Copy the lines running from the one that contains "(783, 443) = (657, 564): yellow" to the end of the entries below, exactly and with no pictures.

## Data for processing

☆ ☆ ☆

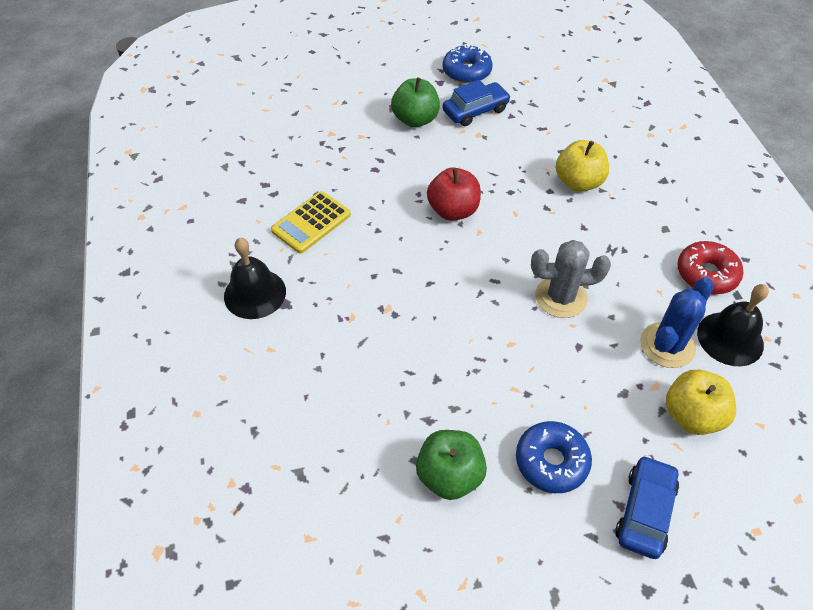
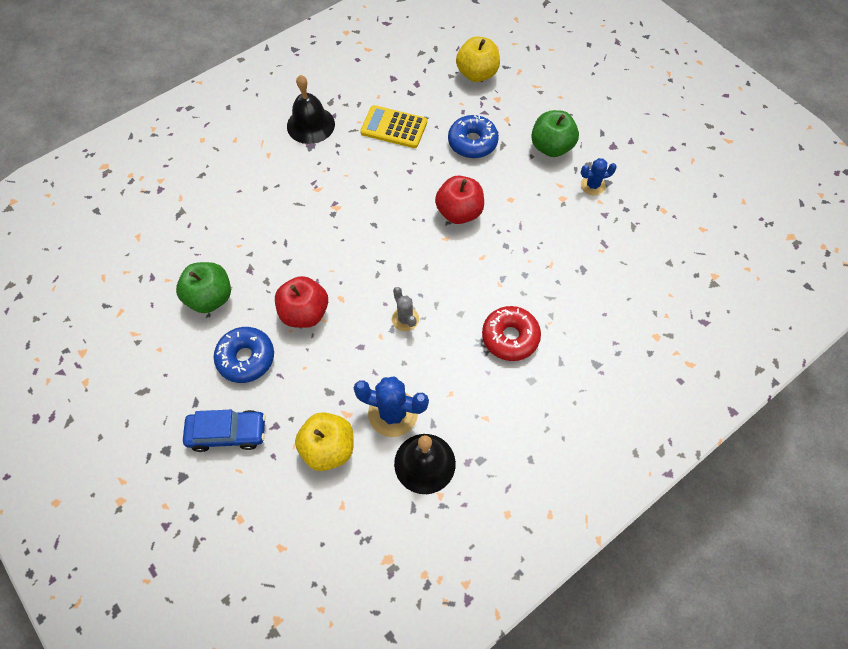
camera: 65 degrees right, 10 degrees up
(466, 71) = (642, 160): blue donut -> blue donut (472, 142)
(475, 111) = (592, 185): blue car -> blue cactus
(515, 383) = (305, 313): none -> red apple
(561, 297) = (405, 319): grey cactus -> grey cactus, size x0.59
(578, 182) = (549, 293): yellow apple -> yellow apple (477, 74)
(706, 274) = (492, 428): red donut -> red donut (510, 337)

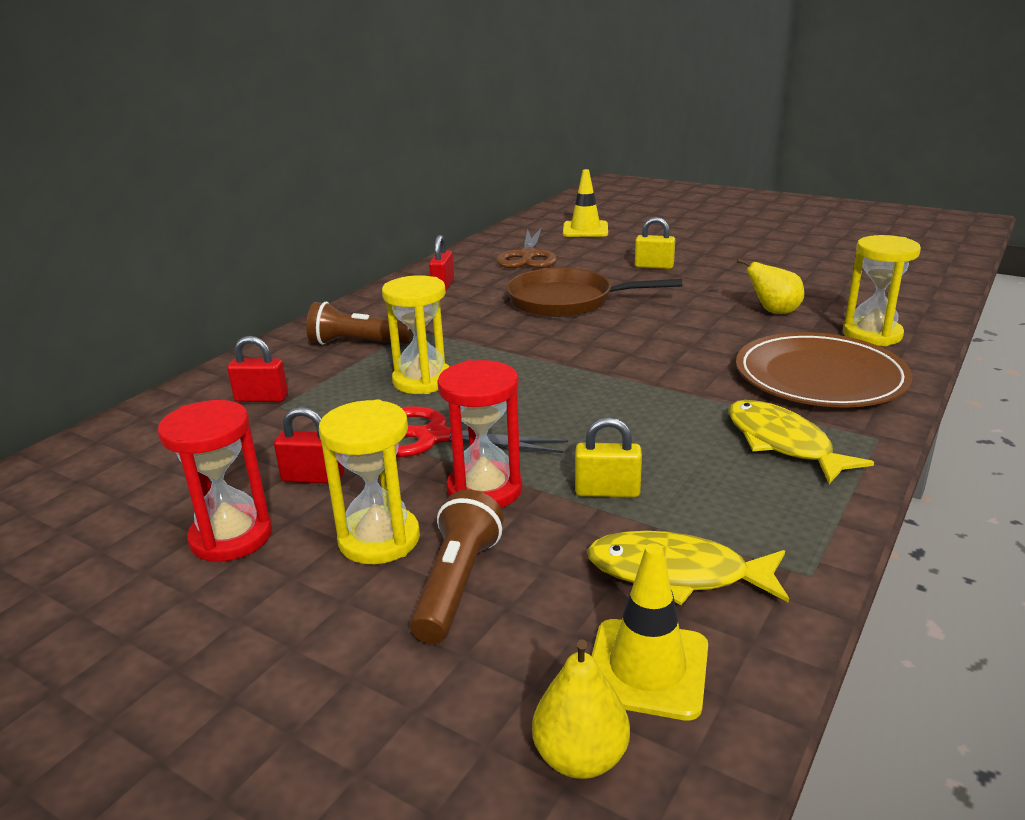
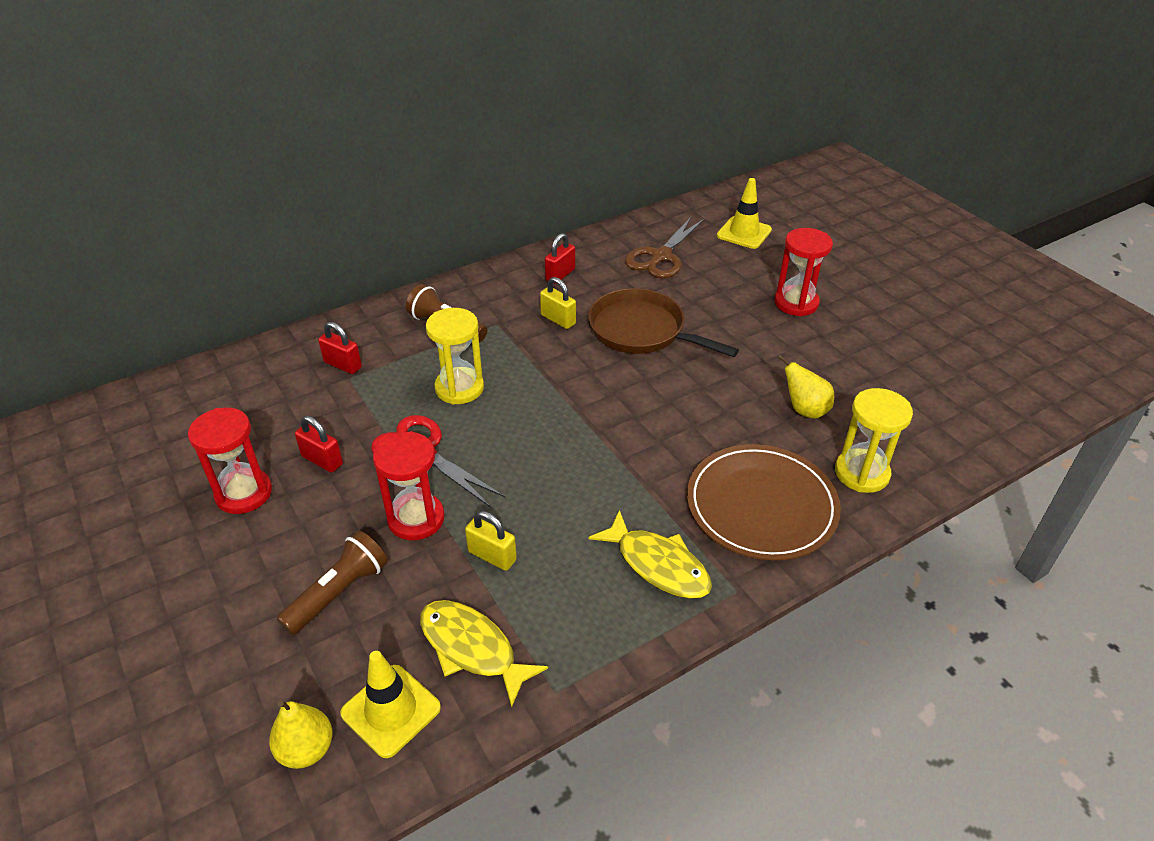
camera: 25 degrees right, 15 degrees up
(379, 539) = (322, 534): yellow hourglass -> none
(654, 266) = (757, 309): yellow padlock -> yellow padlock (558, 319)
(682, 256) = (796, 303): none -> red hourglass
(783, 443) = (657, 564): yellow fish -> yellow fish turned 135 degrees clockwise

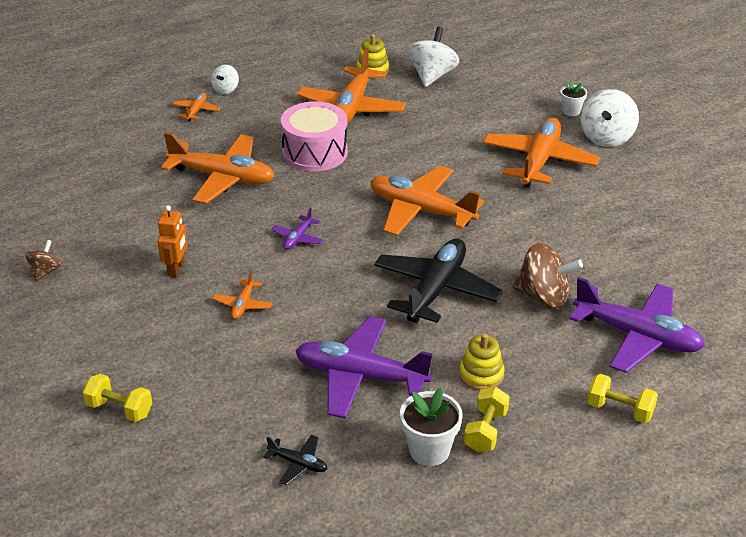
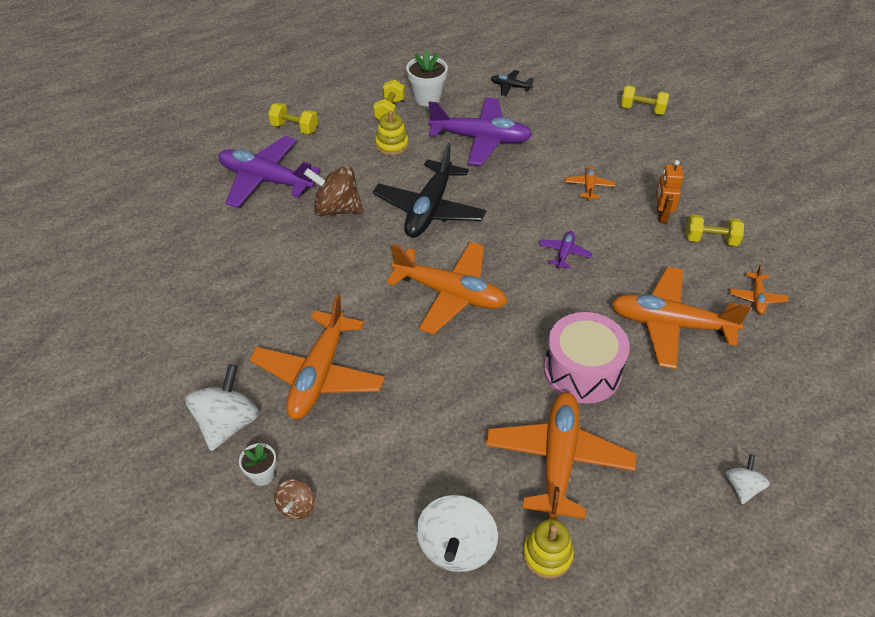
camera: 175 degrees right, 10 degrees up
(45, 271) = (773, 205): brown spinning top -> brown spinning top (297, 507)
(138, 242) = (710, 239): none -> yellow dumbbell
(196, 111) = (758, 437): orange plane -> orange plane (757, 297)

☆ ☆ ☆

## Task solution
(783, 443) = (657, 564): yellow fish -> yellow fish turned 135 degrees clockwise

camera: 175 degrees right, 10 degrees up
(45, 271) = (773, 205): brown spinning top -> brown spinning top (297, 507)
(138, 242) = (710, 239): none -> yellow dumbbell
(196, 111) = (758, 437): orange plane -> orange plane (757, 297)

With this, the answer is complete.